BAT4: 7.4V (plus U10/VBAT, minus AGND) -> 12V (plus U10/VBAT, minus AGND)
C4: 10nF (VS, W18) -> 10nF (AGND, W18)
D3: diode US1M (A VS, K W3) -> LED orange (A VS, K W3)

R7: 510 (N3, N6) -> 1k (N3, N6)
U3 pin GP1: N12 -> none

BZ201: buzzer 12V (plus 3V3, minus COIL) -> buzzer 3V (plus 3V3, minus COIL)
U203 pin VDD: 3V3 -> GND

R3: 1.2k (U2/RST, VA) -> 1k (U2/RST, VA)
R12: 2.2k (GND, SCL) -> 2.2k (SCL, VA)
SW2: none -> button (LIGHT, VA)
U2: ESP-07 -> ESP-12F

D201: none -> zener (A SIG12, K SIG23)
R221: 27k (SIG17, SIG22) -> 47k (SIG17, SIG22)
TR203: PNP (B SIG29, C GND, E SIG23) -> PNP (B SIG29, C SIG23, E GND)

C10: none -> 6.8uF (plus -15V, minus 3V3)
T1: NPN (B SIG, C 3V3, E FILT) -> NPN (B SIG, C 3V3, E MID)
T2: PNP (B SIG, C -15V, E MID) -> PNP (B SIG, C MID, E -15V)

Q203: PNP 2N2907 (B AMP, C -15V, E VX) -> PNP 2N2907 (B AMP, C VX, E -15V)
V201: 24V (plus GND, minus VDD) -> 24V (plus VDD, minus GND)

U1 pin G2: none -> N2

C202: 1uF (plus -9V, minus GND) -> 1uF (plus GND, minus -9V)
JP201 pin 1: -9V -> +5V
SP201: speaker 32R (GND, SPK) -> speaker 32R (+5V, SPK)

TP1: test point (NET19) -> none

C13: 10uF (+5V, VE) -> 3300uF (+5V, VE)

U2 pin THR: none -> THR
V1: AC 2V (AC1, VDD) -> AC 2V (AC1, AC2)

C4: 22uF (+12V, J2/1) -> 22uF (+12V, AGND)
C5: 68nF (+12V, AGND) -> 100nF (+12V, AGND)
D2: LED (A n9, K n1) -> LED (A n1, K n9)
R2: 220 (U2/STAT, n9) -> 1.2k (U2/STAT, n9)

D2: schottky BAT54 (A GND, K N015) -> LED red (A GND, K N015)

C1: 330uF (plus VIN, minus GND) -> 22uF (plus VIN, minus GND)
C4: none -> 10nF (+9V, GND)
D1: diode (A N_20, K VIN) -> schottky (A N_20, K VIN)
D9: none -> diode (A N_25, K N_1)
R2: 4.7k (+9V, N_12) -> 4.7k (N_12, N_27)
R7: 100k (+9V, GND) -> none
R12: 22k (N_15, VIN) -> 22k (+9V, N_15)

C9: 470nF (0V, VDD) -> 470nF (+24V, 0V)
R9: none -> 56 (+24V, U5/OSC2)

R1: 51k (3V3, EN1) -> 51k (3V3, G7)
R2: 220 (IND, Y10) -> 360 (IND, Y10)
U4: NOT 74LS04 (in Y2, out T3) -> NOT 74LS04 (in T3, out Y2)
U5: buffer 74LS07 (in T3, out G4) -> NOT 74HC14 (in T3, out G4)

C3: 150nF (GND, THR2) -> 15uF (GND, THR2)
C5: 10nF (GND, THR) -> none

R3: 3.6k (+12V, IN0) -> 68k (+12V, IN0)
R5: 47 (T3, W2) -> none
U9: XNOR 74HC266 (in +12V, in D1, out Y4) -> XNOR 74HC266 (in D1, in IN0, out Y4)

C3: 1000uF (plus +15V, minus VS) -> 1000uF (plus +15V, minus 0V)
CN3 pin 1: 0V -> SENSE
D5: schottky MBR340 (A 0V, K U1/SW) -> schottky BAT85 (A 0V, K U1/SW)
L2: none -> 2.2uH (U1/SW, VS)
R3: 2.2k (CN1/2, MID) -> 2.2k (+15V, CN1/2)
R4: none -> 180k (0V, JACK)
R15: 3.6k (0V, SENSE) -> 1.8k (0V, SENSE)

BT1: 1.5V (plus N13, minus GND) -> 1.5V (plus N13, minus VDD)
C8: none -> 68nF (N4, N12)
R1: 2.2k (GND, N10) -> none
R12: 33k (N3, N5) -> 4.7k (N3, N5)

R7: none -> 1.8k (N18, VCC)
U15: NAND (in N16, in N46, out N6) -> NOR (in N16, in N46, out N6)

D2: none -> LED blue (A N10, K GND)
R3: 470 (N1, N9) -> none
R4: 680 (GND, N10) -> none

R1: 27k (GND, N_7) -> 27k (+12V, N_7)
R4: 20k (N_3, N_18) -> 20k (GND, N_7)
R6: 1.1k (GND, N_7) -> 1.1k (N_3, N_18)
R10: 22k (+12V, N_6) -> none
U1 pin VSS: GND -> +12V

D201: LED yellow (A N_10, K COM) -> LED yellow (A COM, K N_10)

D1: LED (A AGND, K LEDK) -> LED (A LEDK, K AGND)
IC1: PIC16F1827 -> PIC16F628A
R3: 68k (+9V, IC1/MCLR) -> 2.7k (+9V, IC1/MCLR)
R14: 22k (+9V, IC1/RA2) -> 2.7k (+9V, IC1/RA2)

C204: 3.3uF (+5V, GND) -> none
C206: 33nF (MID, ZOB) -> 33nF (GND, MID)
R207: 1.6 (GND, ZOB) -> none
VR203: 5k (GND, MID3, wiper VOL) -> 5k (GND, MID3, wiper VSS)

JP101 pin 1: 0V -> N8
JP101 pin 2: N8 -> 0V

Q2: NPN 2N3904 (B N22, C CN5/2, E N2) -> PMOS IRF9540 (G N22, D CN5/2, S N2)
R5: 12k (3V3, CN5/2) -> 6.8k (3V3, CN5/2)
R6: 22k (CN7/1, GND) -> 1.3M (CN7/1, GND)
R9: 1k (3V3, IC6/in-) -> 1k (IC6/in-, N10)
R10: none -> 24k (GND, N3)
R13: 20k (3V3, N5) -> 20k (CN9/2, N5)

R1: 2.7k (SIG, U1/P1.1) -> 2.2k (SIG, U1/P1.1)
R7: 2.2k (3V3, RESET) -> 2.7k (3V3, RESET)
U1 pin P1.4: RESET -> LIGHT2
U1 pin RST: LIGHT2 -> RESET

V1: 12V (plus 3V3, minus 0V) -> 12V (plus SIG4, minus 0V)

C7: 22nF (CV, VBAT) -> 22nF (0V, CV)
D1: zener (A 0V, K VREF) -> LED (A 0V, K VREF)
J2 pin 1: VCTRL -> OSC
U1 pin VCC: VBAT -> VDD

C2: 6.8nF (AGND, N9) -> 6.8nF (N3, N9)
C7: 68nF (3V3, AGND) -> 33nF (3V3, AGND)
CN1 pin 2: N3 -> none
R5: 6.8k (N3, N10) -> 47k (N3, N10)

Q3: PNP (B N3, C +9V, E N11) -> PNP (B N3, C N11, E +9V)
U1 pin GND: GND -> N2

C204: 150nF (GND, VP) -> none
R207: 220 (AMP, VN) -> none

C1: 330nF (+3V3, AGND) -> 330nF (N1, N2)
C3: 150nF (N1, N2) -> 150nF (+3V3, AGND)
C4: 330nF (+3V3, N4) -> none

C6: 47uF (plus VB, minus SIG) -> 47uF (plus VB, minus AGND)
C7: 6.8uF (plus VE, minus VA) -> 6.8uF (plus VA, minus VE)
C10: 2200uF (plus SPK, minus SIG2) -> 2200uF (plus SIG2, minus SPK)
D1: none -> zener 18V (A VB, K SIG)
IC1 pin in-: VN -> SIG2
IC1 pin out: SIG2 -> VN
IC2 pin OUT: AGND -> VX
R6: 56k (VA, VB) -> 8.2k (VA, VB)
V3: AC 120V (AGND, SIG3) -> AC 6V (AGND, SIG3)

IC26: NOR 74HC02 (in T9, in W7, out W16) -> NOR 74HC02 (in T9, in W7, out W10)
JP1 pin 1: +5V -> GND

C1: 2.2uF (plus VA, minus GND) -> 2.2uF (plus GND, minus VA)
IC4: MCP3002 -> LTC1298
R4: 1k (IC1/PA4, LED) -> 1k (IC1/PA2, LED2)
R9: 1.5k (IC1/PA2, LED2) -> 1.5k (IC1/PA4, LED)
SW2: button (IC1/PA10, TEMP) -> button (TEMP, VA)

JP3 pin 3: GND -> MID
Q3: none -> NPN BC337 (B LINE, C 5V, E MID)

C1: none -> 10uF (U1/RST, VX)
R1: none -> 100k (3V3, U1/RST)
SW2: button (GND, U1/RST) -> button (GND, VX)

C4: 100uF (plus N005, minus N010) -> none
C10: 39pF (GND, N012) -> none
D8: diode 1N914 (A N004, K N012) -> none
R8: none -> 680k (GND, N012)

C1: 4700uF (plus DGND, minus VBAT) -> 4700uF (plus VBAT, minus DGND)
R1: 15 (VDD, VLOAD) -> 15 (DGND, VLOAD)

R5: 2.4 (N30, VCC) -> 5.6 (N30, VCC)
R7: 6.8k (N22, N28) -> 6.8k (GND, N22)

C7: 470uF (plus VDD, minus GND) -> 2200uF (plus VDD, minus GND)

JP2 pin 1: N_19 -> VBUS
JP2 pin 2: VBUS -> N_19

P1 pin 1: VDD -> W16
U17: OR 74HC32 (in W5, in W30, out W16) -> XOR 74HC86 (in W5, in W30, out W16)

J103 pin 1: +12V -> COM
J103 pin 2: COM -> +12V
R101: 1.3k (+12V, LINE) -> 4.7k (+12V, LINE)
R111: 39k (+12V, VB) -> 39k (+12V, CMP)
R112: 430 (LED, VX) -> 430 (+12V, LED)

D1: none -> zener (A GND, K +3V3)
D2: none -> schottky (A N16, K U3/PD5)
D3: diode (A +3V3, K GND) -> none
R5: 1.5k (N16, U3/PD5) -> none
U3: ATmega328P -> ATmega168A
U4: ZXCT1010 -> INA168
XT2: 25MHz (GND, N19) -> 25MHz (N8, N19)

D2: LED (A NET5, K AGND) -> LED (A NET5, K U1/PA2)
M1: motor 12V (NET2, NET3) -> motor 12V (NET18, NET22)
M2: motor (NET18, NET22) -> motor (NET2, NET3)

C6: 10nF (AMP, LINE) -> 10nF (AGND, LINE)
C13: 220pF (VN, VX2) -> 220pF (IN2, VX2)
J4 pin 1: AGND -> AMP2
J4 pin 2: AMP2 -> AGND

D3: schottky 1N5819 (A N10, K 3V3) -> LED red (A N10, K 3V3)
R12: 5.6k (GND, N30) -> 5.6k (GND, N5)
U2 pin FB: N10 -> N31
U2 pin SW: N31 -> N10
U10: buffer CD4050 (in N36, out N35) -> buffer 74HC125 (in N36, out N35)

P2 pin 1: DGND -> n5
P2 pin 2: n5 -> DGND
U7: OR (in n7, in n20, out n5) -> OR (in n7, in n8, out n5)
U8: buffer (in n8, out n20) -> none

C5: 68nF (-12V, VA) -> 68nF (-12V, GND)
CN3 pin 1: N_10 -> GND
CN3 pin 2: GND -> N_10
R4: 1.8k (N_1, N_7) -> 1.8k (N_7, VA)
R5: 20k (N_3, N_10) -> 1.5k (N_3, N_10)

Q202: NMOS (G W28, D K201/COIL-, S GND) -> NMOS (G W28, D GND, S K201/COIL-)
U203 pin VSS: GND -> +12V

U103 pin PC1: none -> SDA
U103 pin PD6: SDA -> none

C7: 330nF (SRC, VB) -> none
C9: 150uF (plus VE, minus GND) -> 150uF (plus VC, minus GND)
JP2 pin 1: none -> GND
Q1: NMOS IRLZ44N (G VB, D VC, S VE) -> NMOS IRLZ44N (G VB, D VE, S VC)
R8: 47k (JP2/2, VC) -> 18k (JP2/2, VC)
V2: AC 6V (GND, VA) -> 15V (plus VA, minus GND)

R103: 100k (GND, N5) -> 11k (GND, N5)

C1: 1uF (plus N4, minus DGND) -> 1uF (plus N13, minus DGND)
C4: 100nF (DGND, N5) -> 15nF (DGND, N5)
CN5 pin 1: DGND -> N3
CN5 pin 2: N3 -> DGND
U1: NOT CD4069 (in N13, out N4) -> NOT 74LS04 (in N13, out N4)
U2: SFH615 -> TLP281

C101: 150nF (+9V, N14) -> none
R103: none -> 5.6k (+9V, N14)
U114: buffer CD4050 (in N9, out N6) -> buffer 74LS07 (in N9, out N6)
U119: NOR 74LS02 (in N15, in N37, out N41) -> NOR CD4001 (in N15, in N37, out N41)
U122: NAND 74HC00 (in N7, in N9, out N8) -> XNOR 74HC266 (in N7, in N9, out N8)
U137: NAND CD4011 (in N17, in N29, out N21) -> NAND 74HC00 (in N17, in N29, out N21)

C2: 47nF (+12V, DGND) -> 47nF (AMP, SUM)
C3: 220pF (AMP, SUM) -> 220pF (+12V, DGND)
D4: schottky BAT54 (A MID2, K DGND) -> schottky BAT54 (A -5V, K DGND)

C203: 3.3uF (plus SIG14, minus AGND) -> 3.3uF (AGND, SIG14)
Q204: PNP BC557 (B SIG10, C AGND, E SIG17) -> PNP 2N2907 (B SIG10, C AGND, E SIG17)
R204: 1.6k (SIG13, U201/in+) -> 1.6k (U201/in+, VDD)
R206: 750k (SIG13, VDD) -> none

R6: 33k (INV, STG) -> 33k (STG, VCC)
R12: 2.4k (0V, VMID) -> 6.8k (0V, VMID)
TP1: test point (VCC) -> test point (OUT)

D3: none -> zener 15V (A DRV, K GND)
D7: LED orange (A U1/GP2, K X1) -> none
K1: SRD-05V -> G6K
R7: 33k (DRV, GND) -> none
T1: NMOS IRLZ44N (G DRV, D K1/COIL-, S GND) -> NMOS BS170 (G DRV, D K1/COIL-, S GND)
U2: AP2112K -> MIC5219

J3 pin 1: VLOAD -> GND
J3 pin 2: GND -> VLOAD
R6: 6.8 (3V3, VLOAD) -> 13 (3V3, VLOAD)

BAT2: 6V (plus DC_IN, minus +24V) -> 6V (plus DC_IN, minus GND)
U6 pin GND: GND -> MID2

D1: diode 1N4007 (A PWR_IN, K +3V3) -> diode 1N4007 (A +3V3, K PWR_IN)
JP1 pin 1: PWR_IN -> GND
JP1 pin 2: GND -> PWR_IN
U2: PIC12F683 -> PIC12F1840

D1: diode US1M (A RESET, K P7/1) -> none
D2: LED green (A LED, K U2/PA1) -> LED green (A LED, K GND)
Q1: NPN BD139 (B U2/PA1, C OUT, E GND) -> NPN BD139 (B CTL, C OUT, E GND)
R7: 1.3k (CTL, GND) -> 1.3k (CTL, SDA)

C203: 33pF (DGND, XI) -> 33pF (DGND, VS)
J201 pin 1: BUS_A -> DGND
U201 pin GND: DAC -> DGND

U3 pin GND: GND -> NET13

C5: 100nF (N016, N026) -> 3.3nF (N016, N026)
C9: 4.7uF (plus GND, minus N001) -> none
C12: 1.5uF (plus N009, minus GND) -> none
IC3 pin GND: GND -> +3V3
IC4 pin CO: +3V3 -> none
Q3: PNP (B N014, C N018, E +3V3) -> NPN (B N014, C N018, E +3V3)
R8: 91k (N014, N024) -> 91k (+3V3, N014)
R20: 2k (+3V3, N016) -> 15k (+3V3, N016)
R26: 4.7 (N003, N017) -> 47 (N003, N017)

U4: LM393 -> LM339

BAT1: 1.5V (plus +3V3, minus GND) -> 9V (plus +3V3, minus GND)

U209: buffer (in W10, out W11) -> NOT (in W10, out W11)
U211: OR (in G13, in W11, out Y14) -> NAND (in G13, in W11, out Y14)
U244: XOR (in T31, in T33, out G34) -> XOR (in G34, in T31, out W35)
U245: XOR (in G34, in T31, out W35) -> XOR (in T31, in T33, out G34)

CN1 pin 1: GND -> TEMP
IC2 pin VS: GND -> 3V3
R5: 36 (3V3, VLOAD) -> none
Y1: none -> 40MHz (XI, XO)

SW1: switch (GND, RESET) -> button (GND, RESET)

To do: The expected output is each line of the records above that includes the word "button".

Reply to the exercise:
SW2: none -> button (LIGHT, VA)
SW2: button (IC1/PA10, TEMP) -> button (TEMP, VA)
SW2: button (GND, U1/RST) -> button (GND, VX)
SW1: switch (GND, RESET) -> button (GND, RESET)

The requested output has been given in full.